> **Given information**
----

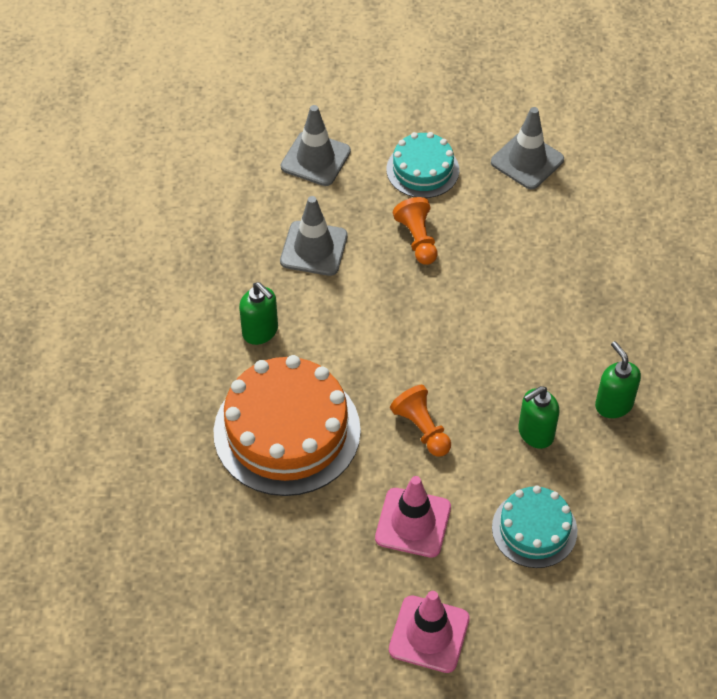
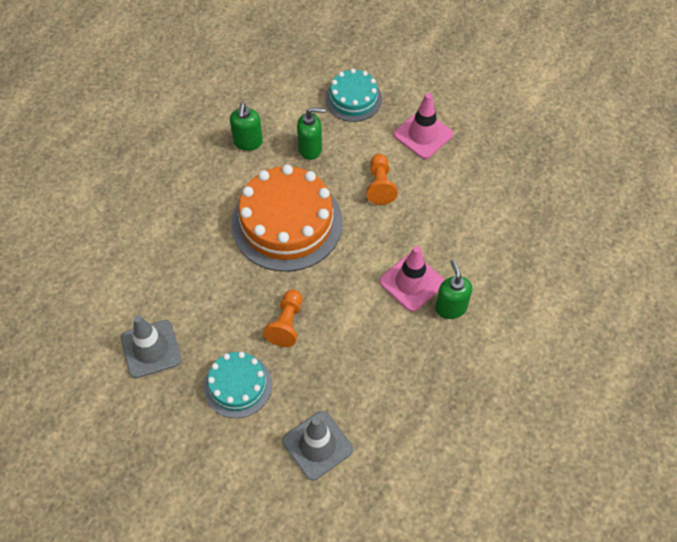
camera: 150 degrees left, 5 degrees up
(287, 431) = (471, 226): orange cake -> orange cake (287, 223)
(314, 248) = (371, 357): grey traffic cone -> none
(429, 634) = (452, 76): pink traffic cone -> pink traffic cone (411, 282)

----

> **Exercise instructions**
Lines in the listing above that hold the string "traffic" need counting. Please reply with the total only.

> **Response area**
2